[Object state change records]
>>

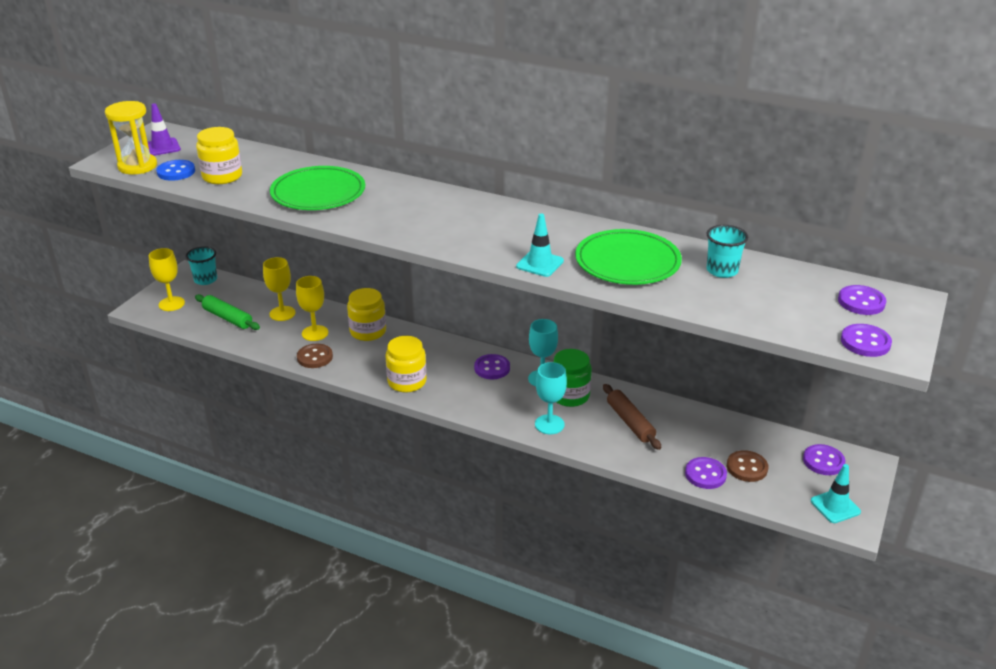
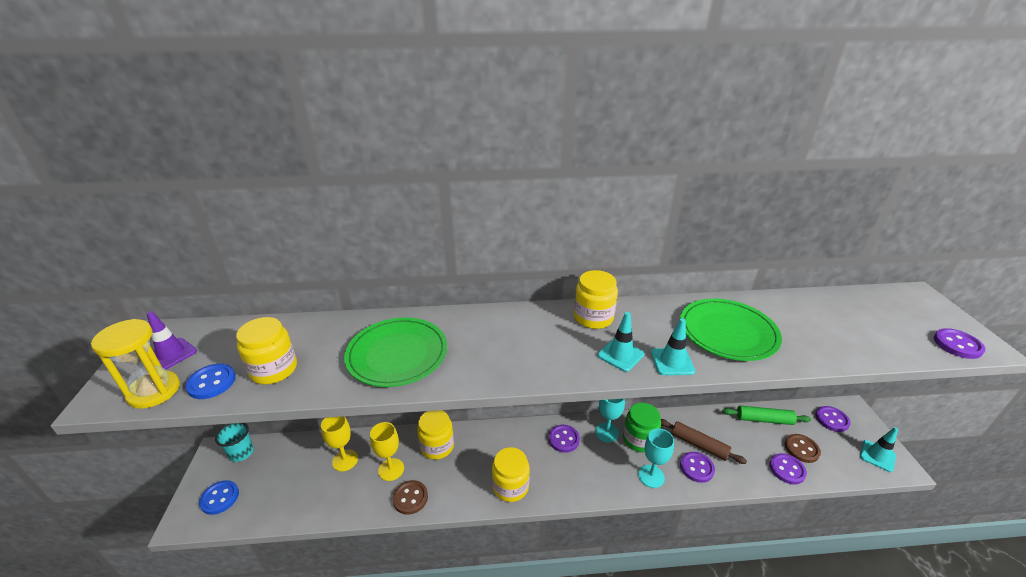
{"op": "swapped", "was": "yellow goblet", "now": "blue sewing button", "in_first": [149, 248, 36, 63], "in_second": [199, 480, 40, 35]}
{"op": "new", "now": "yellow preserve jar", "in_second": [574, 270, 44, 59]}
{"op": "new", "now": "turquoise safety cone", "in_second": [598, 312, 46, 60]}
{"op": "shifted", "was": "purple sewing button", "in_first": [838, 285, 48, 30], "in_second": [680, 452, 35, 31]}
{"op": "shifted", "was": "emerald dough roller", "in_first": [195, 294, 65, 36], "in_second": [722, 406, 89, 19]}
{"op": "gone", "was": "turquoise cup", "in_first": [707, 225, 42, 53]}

<<

> What the task requires: Copy the entries exactly. Leave out the images.

> Response box:
{"op": "swapped", "was": "yellow goblet", "now": "blue sewing button", "in_first": [149, 248, 36, 63], "in_second": [199, 480, 40, 35]}
{"op": "new", "now": "yellow preserve jar", "in_second": [574, 270, 44, 59]}
{"op": "new", "now": "turquoise safety cone", "in_second": [598, 312, 46, 60]}
{"op": "shifted", "was": "purple sewing button", "in_first": [838, 285, 48, 30], "in_second": [680, 452, 35, 31]}
{"op": "shifted", "was": "emerald dough roller", "in_first": [195, 294, 65, 36], "in_second": [722, 406, 89, 19]}
{"op": "gone", "was": "turquoise cup", "in_first": [707, 225, 42, 53]}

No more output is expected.